» Work to be completed:
An exact copy is all that is wanted: the lines from the one with "blue cutting board: 8 -> 3" through the end of the listing below, both included, minus any pictures.

» Data to process:
------------------------------------------------------------
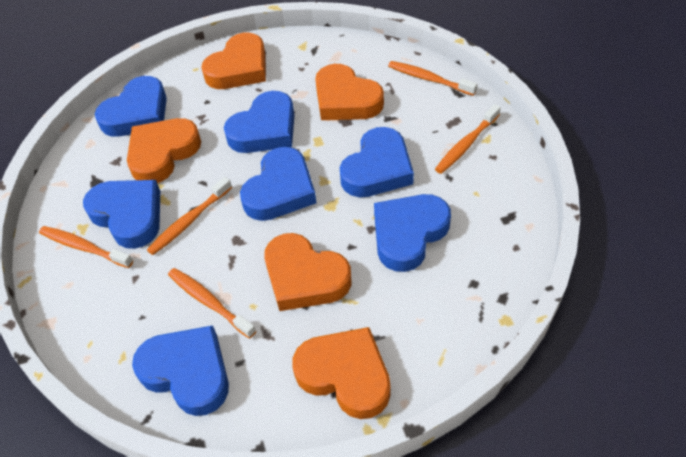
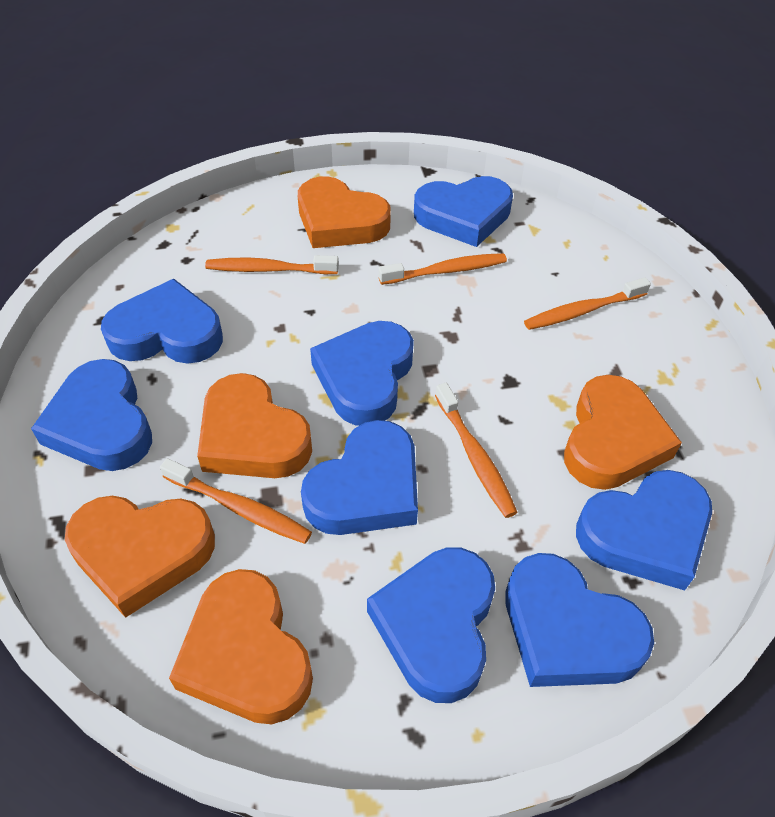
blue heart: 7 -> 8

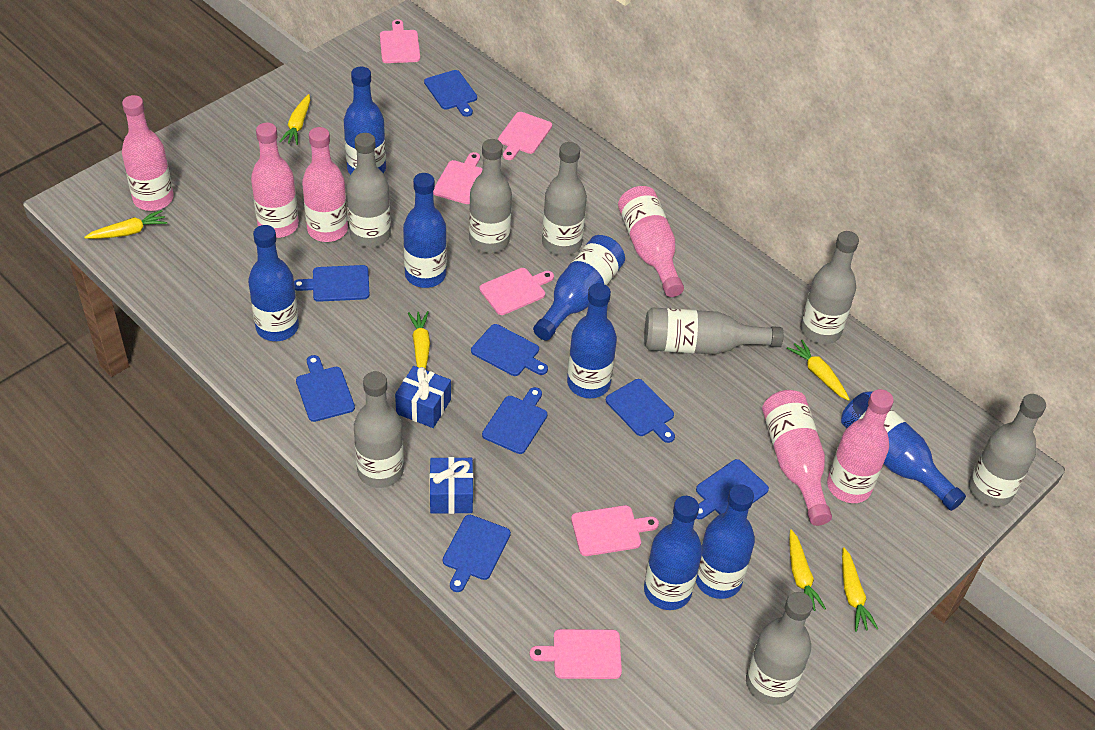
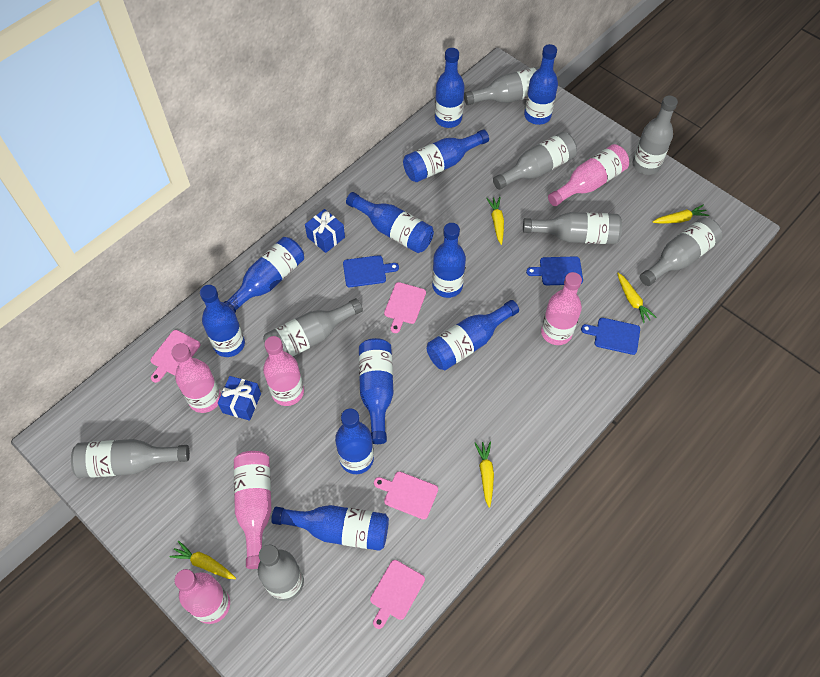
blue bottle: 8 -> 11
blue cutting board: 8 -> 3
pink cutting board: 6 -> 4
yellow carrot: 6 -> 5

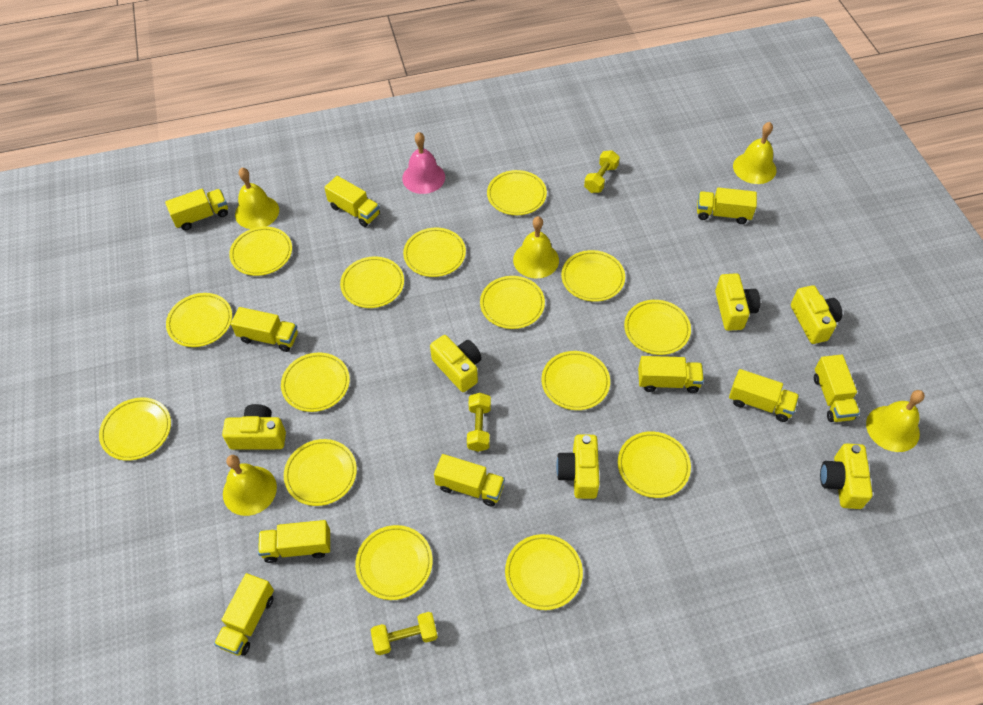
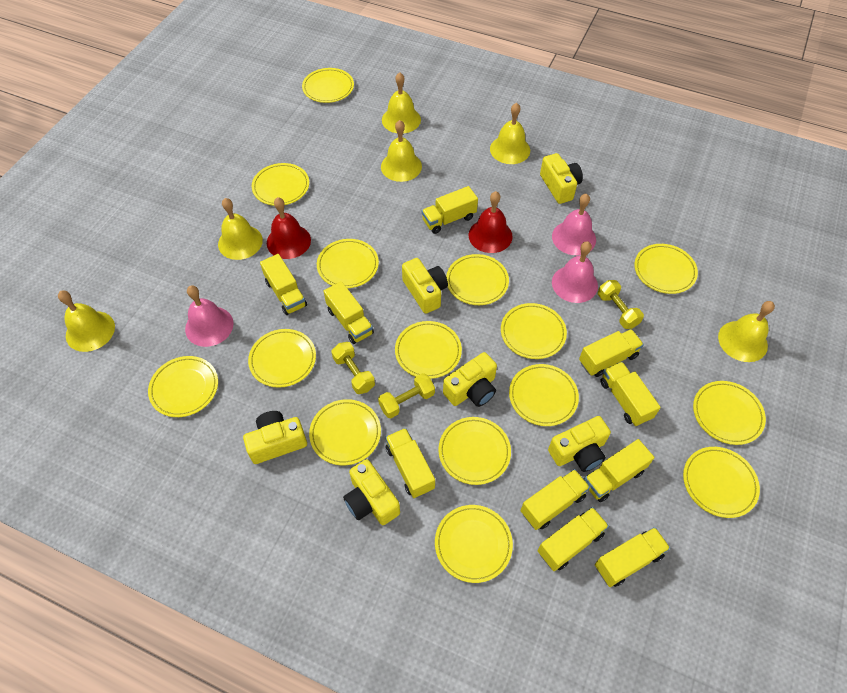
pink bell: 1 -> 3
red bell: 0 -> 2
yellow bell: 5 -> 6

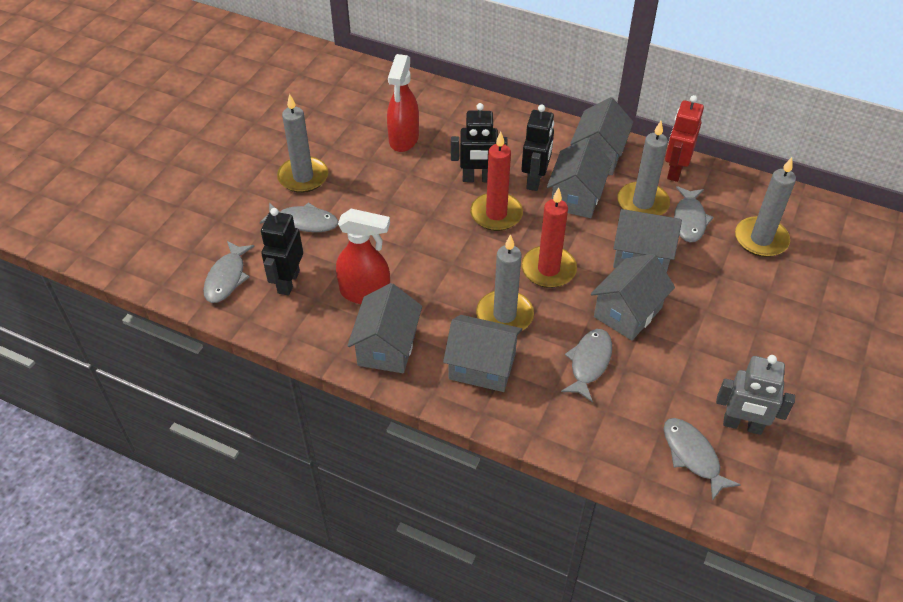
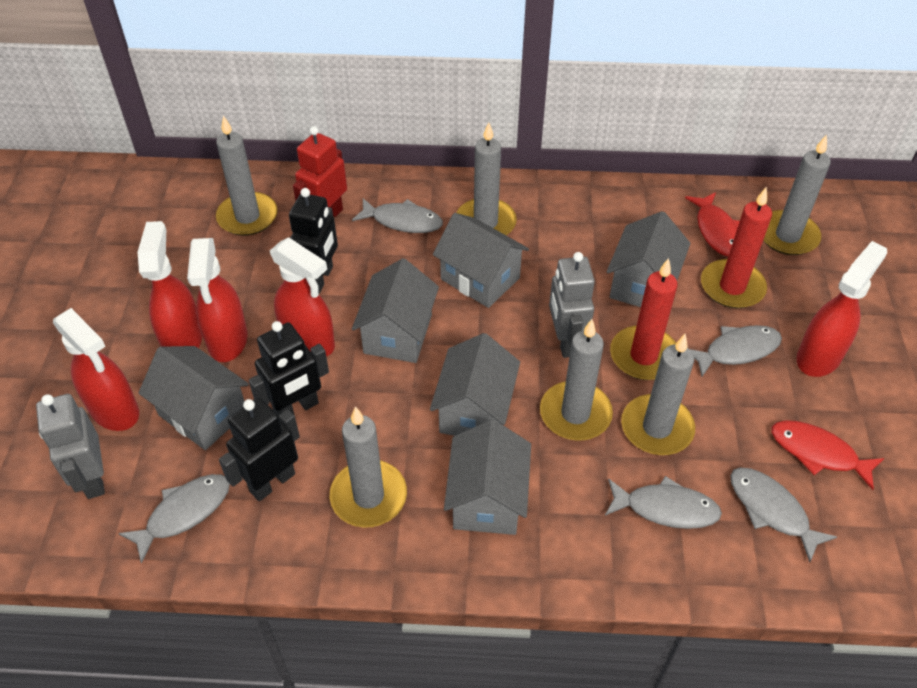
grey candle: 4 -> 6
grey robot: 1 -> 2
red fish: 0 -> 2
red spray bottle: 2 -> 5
------------------------------------------------------------
» Expected answer:
blue cutting board: 8 -> 3
pink cutting board: 6 -> 4
yellow carrot: 6 -> 5

pink bell: 1 -> 3
red bell: 0 -> 2
yellow bell: 5 -> 6

grey candle: 4 -> 6
grey robot: 1 -> 2
red fish: 0 -> 2
red spray bottle: 2 -> 5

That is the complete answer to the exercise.